--- START ---
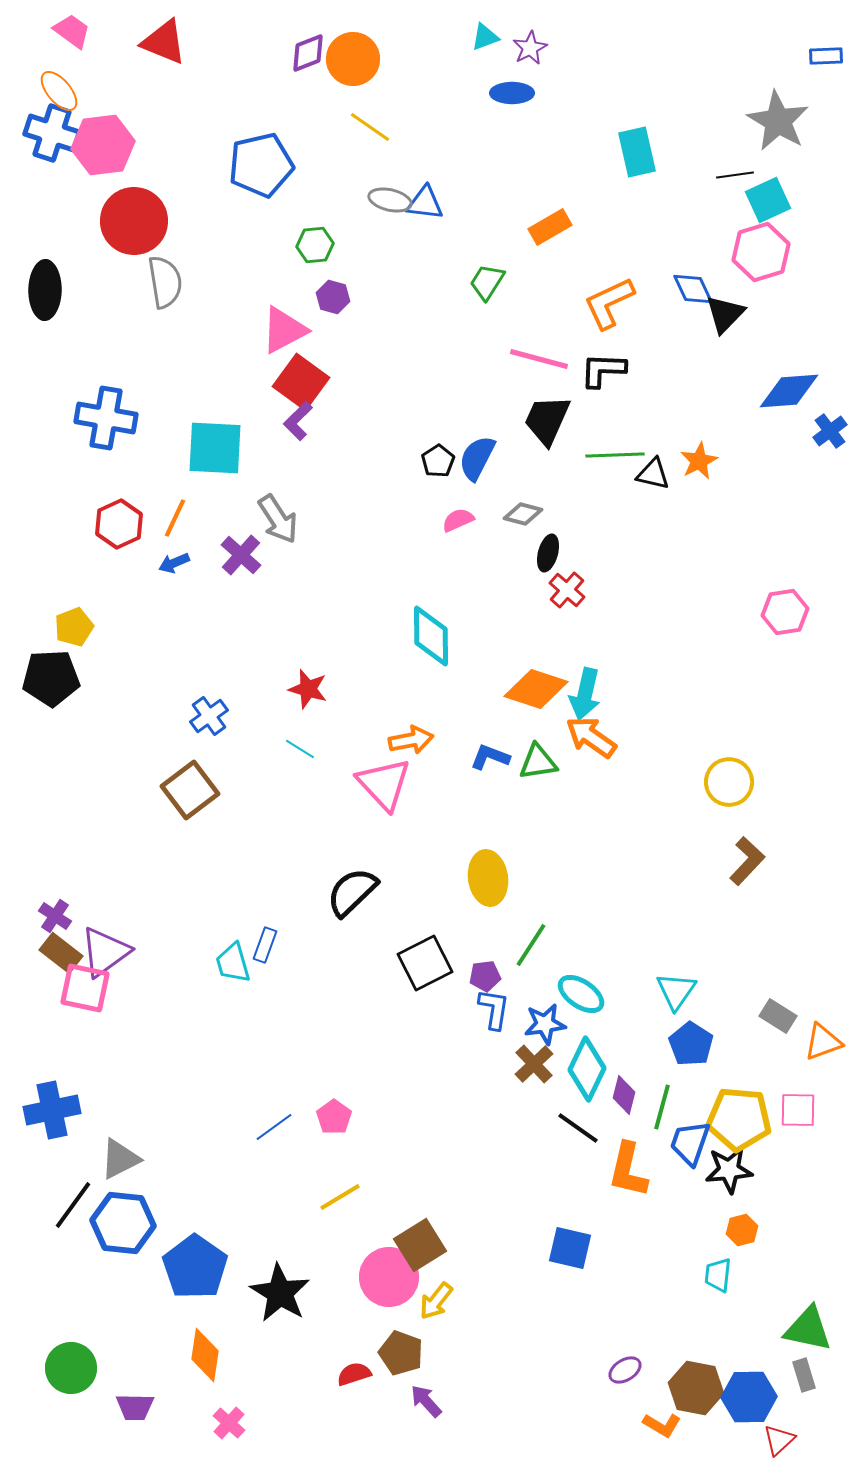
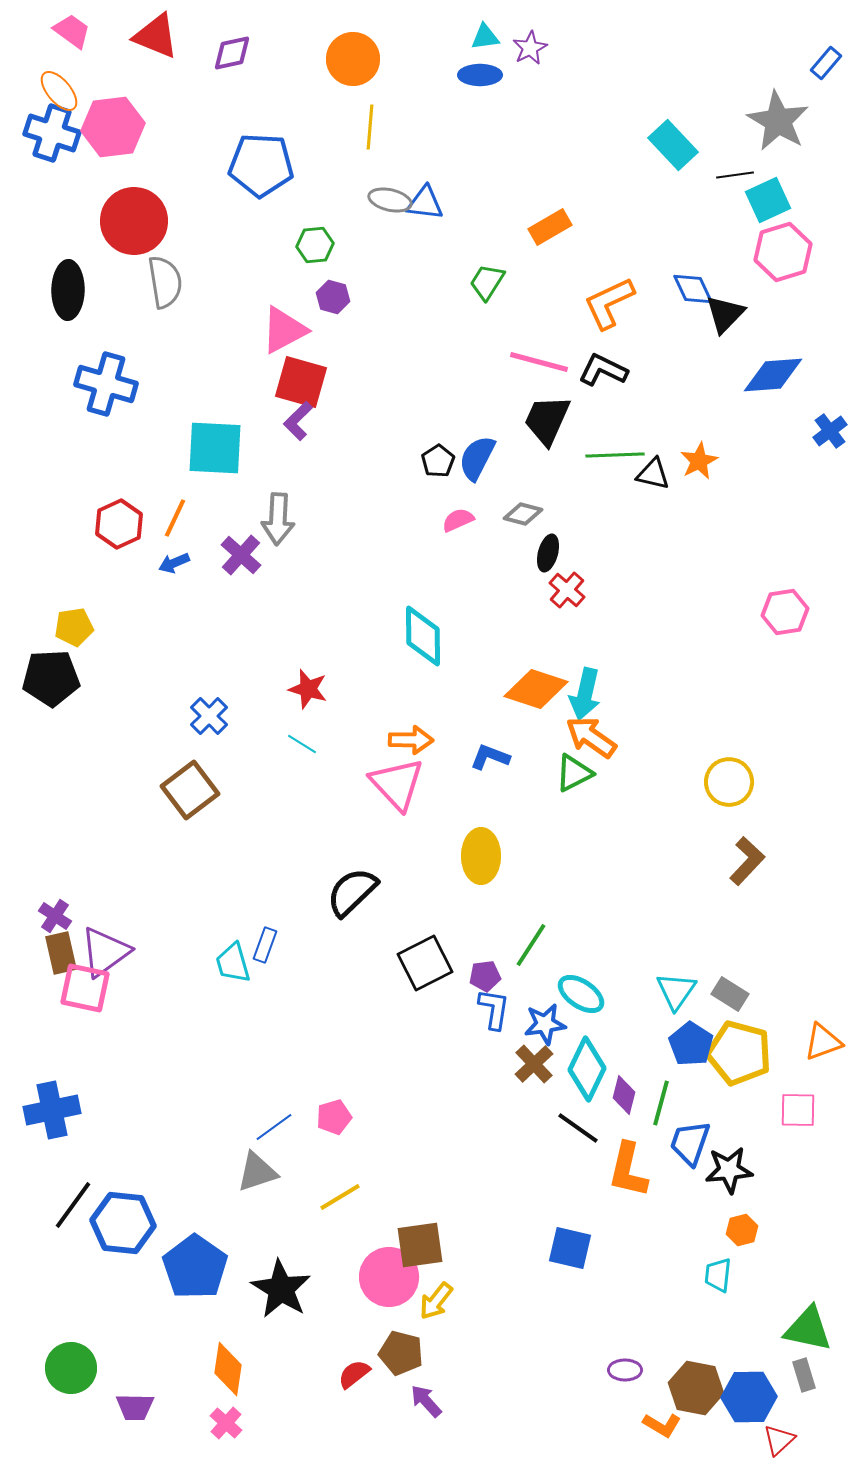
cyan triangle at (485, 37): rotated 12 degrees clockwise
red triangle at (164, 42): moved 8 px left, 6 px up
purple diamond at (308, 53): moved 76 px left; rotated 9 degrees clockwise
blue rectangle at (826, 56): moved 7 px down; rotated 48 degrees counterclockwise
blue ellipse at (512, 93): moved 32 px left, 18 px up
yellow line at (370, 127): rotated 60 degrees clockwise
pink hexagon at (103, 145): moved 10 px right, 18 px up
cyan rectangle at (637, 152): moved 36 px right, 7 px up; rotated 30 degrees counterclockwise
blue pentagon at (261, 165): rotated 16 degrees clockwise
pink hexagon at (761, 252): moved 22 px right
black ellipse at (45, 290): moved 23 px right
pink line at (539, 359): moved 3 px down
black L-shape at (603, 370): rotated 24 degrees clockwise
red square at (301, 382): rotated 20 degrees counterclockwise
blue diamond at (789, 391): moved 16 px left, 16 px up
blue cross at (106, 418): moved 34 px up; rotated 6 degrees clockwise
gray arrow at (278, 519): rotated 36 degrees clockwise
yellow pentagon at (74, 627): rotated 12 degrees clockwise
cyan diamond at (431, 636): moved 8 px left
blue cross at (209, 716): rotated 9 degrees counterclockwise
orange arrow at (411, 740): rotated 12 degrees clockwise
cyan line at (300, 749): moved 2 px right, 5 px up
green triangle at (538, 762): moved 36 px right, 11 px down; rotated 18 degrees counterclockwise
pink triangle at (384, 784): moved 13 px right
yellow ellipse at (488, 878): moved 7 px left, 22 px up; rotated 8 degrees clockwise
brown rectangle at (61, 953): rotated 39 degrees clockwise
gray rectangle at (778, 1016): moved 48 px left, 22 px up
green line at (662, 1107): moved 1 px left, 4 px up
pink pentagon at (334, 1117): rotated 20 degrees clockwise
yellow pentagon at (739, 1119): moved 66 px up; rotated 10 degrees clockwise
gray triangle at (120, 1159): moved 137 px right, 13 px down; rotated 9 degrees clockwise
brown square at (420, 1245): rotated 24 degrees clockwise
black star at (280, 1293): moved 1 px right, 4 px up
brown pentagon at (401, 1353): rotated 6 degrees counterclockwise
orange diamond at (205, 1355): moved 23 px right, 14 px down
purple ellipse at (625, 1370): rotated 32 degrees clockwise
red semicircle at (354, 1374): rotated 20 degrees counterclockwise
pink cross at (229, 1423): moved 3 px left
--- END ---
--- START ---
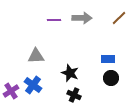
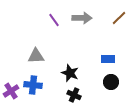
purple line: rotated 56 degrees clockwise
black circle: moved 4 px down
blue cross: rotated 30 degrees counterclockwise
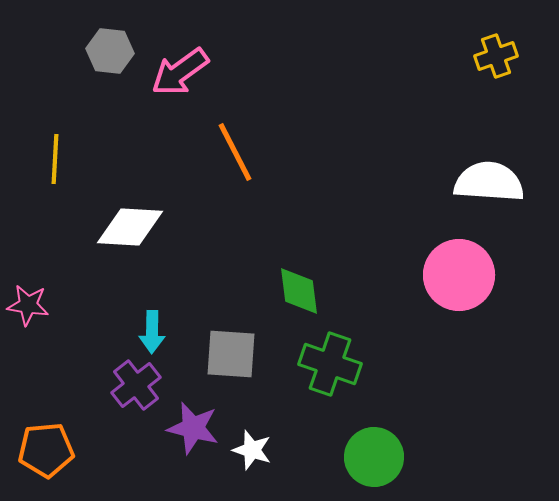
--- END ---
--- START ---
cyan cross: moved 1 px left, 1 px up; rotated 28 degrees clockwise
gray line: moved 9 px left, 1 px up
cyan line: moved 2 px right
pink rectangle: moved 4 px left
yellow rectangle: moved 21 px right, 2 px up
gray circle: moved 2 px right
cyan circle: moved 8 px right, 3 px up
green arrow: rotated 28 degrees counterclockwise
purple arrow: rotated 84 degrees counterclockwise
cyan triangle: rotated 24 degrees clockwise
--- END ---
_Work to complete_
I need every line of the material that includes "gray", so please copy them out.

_Output_
gray arrow at (278, 519): rotated 36 degrees clockwise
gray rectangle at (778, 1016): moved 48 px left, 22 px up
gray triangle at (120, 1159): moved 137 px right, 13 px down; rotated 9 degrees clockwise
gray line: moved 9 px left, 1 px up
gray circle: moved 2 px right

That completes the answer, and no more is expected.